EXERCISE DIRECTIONS: Rewrite the items from their first line through the line containing "24: (807, 824)", inclusive, as a Markdown table with the columns Row and Line. Leave out blank lines.

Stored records
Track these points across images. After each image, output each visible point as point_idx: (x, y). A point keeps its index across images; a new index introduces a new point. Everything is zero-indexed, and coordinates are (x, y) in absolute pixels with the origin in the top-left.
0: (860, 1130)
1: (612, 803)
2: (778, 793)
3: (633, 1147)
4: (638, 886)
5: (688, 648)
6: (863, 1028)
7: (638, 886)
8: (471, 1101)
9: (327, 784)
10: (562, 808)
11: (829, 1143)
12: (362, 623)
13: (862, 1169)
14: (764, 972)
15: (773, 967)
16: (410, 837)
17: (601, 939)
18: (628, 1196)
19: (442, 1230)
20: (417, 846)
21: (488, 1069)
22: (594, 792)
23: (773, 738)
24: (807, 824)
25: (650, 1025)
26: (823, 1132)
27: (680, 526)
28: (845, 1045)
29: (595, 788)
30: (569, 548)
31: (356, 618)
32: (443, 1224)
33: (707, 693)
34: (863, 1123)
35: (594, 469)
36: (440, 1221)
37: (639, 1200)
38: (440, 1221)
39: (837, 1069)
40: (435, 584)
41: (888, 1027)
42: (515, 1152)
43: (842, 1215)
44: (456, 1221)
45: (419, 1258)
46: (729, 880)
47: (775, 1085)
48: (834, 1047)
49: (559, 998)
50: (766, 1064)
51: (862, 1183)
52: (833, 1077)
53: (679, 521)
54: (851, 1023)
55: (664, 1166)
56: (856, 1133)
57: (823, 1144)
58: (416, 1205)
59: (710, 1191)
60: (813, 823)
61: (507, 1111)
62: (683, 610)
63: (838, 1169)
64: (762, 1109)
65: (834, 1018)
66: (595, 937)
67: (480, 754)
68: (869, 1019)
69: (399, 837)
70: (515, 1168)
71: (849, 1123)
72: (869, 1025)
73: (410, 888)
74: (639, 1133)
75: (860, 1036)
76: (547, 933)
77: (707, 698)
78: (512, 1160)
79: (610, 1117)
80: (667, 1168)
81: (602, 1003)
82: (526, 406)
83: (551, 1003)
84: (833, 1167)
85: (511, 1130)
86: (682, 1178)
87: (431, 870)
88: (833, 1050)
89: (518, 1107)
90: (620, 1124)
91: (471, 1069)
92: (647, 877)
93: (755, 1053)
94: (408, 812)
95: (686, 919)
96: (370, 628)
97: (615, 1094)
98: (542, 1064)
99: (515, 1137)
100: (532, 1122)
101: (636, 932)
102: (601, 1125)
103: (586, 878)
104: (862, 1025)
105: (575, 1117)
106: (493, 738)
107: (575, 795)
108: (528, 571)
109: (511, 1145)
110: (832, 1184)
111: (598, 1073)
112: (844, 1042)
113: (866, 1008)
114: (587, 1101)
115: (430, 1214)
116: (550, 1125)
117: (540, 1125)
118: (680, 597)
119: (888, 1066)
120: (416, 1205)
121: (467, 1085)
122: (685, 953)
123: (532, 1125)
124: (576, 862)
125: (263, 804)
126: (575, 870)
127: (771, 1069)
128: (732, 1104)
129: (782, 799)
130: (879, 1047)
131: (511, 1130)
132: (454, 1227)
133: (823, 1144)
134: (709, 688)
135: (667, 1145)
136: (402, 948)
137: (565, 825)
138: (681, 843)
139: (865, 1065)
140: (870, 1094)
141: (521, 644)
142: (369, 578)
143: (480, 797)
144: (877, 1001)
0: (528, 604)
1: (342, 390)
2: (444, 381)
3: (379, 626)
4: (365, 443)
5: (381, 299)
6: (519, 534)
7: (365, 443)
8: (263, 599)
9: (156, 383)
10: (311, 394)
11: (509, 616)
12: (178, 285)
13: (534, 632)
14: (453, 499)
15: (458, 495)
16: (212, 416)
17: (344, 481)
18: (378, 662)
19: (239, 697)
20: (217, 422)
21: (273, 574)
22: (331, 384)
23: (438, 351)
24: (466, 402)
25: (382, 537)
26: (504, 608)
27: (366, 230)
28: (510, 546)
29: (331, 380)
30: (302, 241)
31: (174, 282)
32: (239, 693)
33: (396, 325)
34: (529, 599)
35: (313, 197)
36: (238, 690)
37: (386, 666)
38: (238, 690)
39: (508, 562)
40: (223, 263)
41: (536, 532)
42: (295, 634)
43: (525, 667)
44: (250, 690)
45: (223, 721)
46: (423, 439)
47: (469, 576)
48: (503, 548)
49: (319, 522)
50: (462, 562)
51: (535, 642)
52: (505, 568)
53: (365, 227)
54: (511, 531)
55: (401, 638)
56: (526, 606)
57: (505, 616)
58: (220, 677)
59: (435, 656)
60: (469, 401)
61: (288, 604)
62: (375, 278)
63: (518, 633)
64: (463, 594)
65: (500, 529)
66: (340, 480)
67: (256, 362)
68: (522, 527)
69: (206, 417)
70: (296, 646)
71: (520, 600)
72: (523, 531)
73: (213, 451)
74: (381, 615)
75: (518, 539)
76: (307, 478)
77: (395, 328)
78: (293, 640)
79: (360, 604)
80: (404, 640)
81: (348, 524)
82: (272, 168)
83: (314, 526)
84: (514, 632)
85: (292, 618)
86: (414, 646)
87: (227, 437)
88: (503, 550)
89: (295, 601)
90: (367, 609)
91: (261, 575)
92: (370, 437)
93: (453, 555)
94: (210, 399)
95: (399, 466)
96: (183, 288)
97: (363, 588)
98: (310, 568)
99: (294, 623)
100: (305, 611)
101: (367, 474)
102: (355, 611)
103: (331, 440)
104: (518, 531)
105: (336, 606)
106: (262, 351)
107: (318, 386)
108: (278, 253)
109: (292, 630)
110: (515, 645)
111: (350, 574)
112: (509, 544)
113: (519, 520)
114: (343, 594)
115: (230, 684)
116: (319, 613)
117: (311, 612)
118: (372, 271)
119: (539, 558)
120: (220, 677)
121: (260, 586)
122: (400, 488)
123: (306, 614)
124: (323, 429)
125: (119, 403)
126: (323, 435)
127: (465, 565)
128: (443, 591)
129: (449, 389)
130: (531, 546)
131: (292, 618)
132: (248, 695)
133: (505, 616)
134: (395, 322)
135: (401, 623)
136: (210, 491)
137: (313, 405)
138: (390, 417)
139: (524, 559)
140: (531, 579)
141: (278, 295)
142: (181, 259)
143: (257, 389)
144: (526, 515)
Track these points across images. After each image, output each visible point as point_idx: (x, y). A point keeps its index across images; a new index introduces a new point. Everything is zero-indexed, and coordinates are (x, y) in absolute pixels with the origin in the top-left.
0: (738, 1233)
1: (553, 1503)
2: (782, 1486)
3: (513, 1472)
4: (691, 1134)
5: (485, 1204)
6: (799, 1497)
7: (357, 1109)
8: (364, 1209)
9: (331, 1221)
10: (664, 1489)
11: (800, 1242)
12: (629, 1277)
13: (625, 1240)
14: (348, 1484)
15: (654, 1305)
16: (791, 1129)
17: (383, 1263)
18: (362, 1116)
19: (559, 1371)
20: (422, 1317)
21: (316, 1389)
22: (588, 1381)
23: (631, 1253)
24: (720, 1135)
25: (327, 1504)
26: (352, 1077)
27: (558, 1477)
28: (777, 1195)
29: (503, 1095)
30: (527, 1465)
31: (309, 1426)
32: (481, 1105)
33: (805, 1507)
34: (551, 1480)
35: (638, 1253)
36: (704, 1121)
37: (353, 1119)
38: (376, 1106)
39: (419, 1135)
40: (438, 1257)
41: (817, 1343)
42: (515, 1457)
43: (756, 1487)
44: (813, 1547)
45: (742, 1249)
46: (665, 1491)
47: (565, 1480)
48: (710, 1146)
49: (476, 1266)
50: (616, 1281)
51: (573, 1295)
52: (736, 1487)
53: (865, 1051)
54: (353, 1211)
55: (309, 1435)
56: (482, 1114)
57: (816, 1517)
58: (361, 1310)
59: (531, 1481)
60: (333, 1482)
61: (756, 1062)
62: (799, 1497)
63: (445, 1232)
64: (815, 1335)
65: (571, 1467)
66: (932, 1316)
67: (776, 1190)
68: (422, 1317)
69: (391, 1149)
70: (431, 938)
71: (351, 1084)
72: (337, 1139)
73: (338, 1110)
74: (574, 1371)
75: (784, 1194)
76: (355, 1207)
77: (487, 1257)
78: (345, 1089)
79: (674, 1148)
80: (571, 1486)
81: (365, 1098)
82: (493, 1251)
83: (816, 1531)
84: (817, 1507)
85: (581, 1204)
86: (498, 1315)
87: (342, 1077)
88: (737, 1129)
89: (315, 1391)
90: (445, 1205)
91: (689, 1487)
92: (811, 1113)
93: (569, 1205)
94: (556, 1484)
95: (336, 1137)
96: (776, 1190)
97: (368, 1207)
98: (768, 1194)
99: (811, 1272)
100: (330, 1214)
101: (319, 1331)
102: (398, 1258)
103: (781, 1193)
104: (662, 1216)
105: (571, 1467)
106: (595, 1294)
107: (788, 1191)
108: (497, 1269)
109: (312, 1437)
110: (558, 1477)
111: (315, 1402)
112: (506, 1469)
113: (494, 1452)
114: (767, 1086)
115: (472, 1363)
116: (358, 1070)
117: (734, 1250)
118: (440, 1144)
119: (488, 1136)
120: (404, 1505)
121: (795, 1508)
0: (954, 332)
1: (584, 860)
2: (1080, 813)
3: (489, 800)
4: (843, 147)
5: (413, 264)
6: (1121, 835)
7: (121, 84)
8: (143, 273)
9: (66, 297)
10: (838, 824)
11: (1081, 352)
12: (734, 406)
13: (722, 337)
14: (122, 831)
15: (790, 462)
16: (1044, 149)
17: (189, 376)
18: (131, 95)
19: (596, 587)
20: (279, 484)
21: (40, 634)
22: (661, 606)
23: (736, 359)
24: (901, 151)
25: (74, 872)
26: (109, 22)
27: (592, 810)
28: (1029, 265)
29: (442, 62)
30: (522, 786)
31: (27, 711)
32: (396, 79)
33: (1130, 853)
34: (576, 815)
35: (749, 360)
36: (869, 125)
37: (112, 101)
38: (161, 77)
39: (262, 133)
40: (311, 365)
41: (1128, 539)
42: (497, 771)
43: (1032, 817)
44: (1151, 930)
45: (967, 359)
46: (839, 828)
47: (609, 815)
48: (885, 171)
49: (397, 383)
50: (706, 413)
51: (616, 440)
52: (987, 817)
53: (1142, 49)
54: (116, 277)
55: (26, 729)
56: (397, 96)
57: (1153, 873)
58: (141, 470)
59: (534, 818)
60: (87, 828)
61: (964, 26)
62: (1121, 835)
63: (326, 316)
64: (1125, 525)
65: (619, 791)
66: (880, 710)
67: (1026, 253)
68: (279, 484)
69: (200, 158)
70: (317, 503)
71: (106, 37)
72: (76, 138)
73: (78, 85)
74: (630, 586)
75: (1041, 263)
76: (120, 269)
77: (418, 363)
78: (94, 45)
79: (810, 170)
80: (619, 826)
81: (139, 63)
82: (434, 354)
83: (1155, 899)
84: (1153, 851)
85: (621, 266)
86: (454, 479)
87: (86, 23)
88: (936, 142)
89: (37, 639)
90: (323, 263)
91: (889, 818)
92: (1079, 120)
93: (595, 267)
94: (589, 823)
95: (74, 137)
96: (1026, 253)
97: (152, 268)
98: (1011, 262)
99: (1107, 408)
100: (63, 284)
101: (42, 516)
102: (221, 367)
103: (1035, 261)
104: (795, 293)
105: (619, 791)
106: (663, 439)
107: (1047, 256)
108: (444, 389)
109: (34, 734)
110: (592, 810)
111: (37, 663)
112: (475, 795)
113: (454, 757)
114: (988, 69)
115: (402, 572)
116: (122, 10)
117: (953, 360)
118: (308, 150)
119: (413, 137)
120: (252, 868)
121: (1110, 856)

SOLUTION FOR THIS PROBLEM:
| Row | Line |
|---|---|
| 1 | Track these points across images. After each image, output each visible point as point_idx: (x, y). A point keeps its index across images; a new index introduces a new point. Everything is zero-indexed, and coordinates are (x, y) in absolute pixels with the origin in the top-left. |
| 2 | 0: (860, 1130) |
| 3 | 1: (612, 803) |
| 4 | 2: (778, 793) |
| 5 | 3: (633, 1147) |
| 6 | 4: (638, 886) |
| 7 | 5: (688, 648) |
| 8 | 6: (863, 1028) |
| 9 | 7: (638, 886) |
| 10 | 8: (471, 1101) |
| 11 | 9: (327, 784) |
| 12 | 10: (562, 808) |
| 13 | 11: (829, 1143) |
| 14 | 12: (362, 623) |
| 15 | 13: (862, 1169) |
| 16 | 14: (764, 972) |
| 17 | 15: (773, 967) |
| 18 | 16: (410, 837) |
| 19 | 17: (601, 939) |
| 20 | 18: (628, 1196) |
| 21 | 19: (442, 1230) |
| 22 | 20: (417, 846) |
| 23 | 21: (488, 1069) |
| 24 | 22: (594, 792) |
| 25 | 23: (773, 738) |
| 26 | 24: (807, 824) |